* **Data extract**

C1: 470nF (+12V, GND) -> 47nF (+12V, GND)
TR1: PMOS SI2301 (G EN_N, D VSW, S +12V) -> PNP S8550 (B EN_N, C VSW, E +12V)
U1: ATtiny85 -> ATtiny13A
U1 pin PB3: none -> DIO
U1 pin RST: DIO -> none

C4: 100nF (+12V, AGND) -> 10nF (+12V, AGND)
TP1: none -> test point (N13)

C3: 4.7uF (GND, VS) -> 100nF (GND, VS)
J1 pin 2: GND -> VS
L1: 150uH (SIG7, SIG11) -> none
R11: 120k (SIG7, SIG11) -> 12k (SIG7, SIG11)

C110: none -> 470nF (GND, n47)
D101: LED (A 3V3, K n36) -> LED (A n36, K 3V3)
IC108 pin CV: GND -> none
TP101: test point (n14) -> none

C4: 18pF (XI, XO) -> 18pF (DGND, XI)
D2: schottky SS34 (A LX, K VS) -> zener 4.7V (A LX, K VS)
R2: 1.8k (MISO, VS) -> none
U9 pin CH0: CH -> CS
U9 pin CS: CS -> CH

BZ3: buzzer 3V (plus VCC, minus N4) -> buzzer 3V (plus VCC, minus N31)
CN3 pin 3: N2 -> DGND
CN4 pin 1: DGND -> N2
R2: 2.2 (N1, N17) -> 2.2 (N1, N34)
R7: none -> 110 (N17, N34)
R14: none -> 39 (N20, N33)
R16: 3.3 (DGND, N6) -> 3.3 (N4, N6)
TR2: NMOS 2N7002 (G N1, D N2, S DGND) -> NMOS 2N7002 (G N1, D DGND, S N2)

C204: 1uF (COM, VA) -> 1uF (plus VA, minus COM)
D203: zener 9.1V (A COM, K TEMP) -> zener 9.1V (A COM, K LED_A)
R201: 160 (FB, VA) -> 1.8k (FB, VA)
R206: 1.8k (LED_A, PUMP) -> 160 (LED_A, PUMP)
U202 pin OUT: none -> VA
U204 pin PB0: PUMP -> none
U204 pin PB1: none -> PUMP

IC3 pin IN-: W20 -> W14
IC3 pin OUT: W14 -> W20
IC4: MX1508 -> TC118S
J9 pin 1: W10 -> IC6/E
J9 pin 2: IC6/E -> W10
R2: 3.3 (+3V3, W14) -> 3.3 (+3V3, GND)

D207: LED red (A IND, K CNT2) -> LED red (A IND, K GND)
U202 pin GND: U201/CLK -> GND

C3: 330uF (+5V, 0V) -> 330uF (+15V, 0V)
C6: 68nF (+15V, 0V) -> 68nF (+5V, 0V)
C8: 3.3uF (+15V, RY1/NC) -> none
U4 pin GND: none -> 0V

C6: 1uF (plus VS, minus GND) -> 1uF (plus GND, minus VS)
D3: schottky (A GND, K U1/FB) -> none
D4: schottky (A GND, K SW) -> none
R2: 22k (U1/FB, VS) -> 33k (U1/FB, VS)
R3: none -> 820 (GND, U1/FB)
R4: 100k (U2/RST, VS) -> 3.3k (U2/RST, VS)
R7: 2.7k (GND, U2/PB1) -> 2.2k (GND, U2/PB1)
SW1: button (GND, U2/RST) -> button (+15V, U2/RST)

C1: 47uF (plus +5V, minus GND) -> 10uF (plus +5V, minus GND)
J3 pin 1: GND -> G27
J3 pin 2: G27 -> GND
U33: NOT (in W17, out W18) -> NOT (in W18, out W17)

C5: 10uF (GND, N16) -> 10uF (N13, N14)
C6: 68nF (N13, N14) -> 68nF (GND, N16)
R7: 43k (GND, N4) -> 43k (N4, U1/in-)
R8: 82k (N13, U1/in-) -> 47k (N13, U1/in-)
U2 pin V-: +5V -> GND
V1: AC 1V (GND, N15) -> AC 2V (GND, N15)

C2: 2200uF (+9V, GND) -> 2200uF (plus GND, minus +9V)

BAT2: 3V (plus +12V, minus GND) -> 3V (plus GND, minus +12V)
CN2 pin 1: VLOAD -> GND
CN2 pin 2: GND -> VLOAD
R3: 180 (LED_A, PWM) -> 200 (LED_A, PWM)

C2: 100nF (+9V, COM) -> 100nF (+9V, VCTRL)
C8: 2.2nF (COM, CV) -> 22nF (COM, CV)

* **Task goal**
Using the data above, reproduce exactly the lines from the line that contains "U1 pin PB3: none -> DIO" through the line that contains "R2: 2.2 (N1, N17) -> 2.2 (N1, N34)", including both.

* **Solved problem**
U1 pin PB3: none -> DIO
U1 pin RST: DIO -> none

C4: 100nF (+12V, AGND) -> 10nF (+12V, AGND)
TP1: none -> test point (N13)

C3: 4.7uF (GND, VS) -> 100nF (GND, VS)
J1 pin 2: GND -> VS
L1: 150uH (SIG7, SIG11) -> none
R11: 120k (SIG7, SIG11) -> 12k (SIG7, SIG11)

C110: none -> 470nF (GND, n47)
D101: LED (A 3V3, K n36) -> LED (A n36, K 3V3)
IC108 pin CV: GND -> none
TP101: test point (n14) -> none

C4: 18pF (XI, XO) -> 18pF (DGND, XI)
D2: schottky SS34 (A LX, K VS) -> zener 4.7V (A LX, K VS)
R2: 1.8k (MISO, VS) -> none
U9 pin CH0: CH -> CS
U9 pin CS: CS -> CH

BZ3: buzzer 3V (plus VCC, minus N4) -> buzzer 3V (plus VCC, minus N31)
CN3 pin 3: N2 -> DGND
CN4 pin 1: DGND -> N2
R2: 2.2 (N1, N17) -> 2.2 (N1, N34)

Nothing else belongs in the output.